Source material Start Marker

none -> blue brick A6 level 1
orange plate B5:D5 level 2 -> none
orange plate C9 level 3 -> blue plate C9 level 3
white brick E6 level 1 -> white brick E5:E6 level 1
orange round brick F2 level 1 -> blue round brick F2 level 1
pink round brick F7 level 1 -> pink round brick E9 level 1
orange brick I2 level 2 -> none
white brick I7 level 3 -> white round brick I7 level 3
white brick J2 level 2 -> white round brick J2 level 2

Source material End Marker

What is needed is an exact copy of the lines from the one containing "orange brick I2 level 2 -> none" through the last line of the records above, both included.

orange brick I2 level 2 -> none
white brick I7 level 3 -> white round brick I7 level 3
white brick J2 level 2 -> white round brick J2 level 2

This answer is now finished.